(Data extracted from a collection)
+++
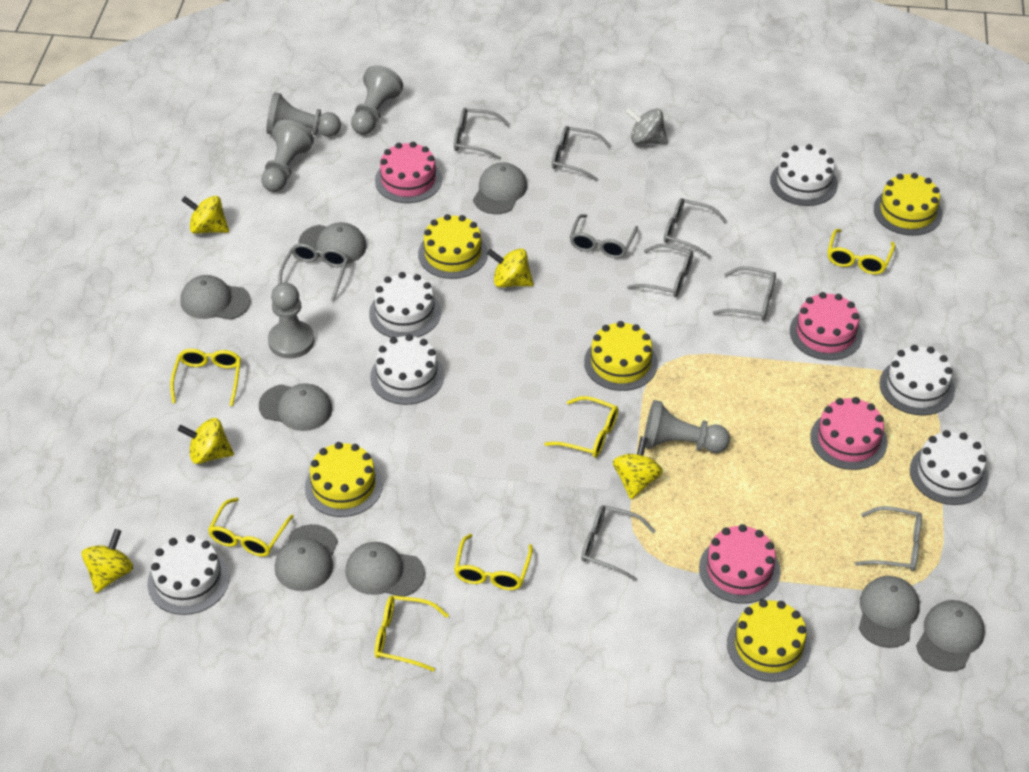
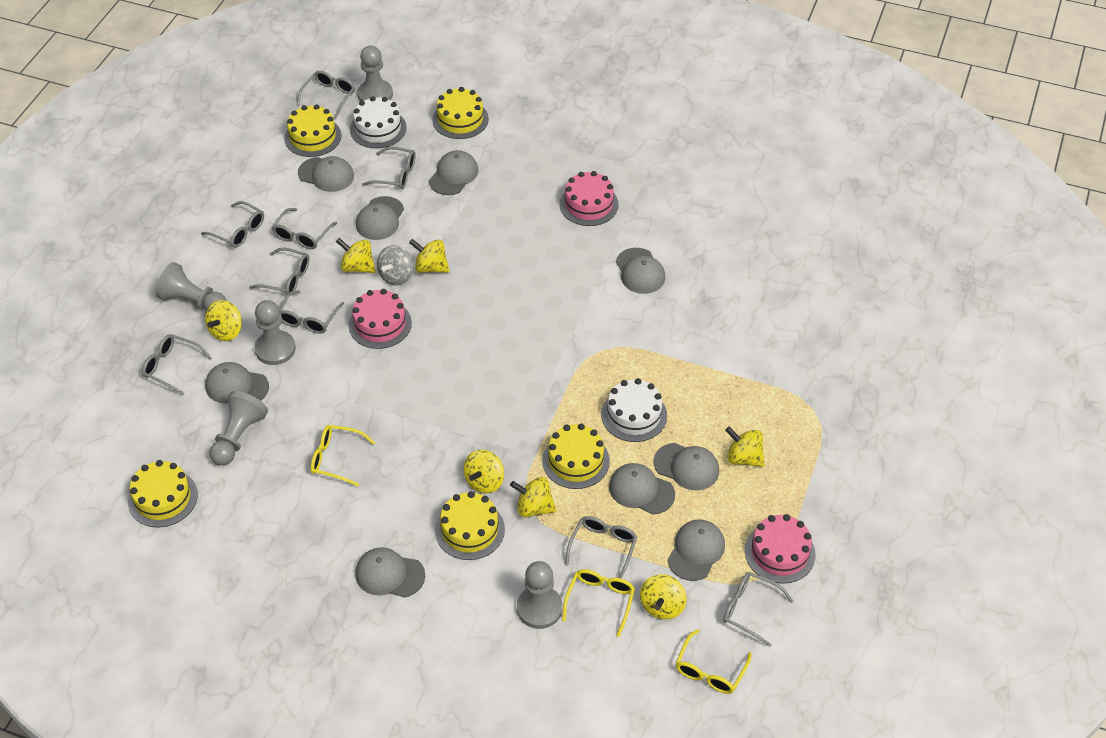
grey cap: 8 -> 9
pink cake: 4 -> 3
white cake: 6 -> 2
yellow glasses: 6 -> 3
yellow spinning top: 5 -> 7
+++
Work item
Could you set down the data exactly as given, minus its pictures?

Written response
grey cap: 8 -> 9
pink cake: 4 -> 3
white cake: 6 -> 2
yellow glasses: 6 -> 3
yellow spinning top: 5 -> 7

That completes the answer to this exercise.